>> Start Task data

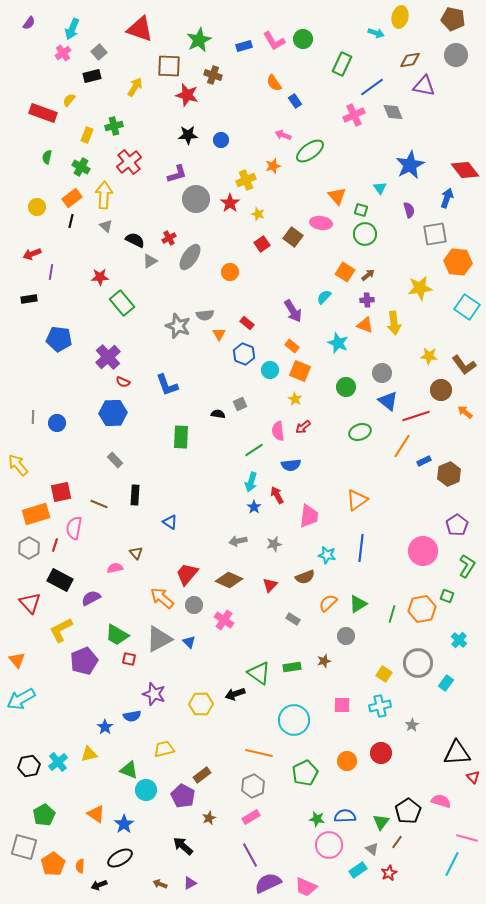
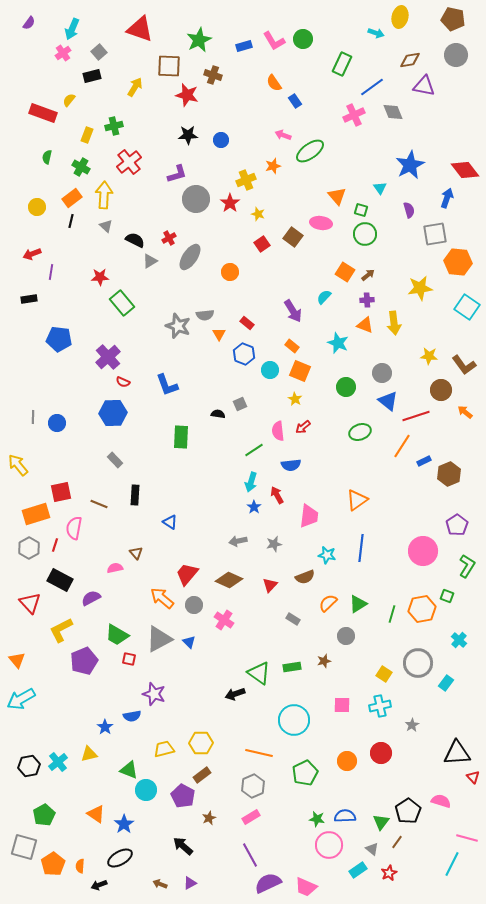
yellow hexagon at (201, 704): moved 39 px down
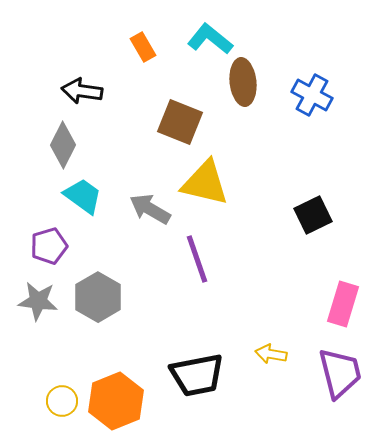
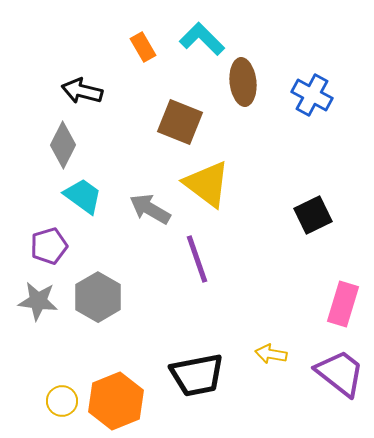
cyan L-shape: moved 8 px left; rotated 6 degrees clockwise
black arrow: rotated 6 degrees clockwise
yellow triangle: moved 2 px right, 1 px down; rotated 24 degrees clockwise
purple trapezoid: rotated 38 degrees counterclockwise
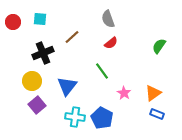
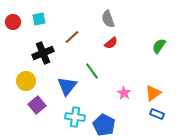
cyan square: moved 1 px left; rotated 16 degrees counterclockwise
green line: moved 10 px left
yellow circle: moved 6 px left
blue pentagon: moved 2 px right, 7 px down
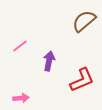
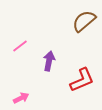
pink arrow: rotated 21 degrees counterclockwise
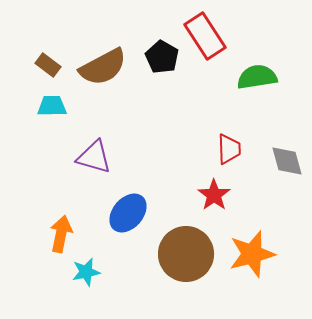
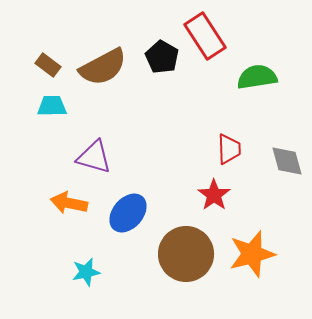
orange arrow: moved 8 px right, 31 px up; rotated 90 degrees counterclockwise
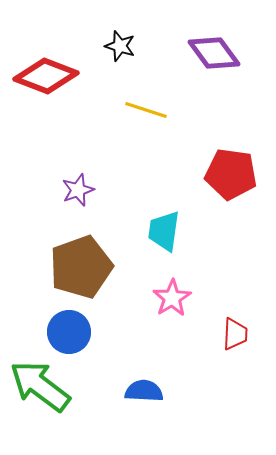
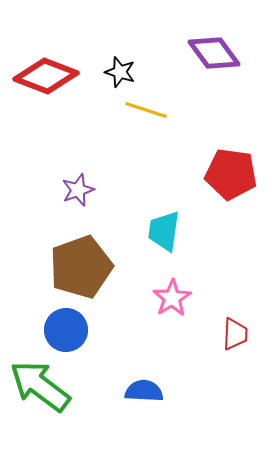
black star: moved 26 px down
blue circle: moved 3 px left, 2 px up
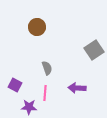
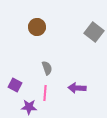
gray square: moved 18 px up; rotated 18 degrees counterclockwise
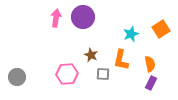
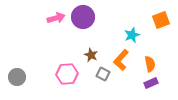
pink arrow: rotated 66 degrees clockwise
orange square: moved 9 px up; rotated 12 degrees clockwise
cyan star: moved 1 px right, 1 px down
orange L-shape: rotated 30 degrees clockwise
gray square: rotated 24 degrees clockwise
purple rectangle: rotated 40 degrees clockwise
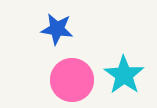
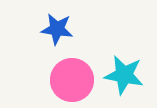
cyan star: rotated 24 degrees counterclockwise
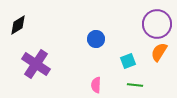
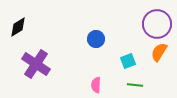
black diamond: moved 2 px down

>> End Task data
>> Start Task data

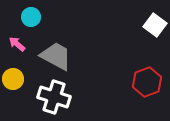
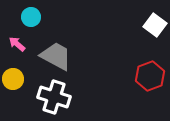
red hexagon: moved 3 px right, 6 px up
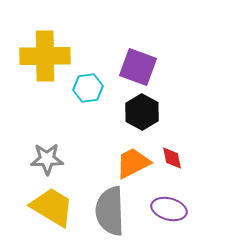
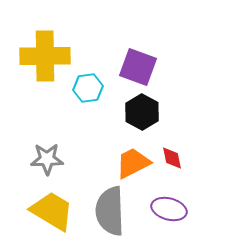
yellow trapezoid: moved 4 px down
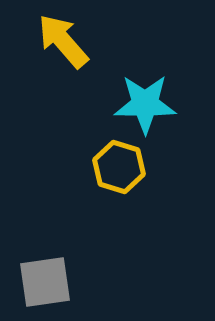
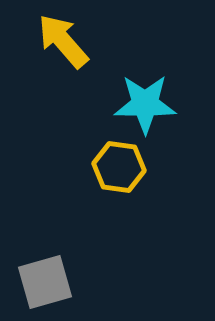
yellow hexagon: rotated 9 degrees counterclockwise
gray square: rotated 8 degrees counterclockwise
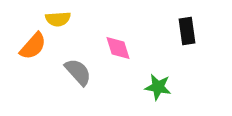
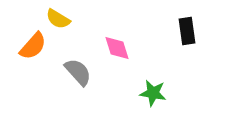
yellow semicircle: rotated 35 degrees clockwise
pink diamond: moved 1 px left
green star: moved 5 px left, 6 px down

>> End Task data
>> Start Task data

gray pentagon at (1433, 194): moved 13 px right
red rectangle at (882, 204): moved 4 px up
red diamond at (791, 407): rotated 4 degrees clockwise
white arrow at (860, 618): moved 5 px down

>> End Task data

*What is required*
Copy out the rows starting at the one containing "gray square: moved" and ending at the one containing "cyan star: rotated", with both of those included. Leave the pictures out.

*Answer to the exercise*
gray square: moved 18 px up; rotated 18 degrees counterclockwise
pink arrow: rotated 66 degrees clockwise
orange square: moved 9 px up; rotated 12 degrees clockwise
cyan star: moved 1 px right, 1 px down
orange L-shape: rotated 30 degrees clockwise
gray square: rotated 24 degrees clockwise
purple rectangle: rotated 40 degrees clockwise
cyan star: rotated 24 degrees counterclockwise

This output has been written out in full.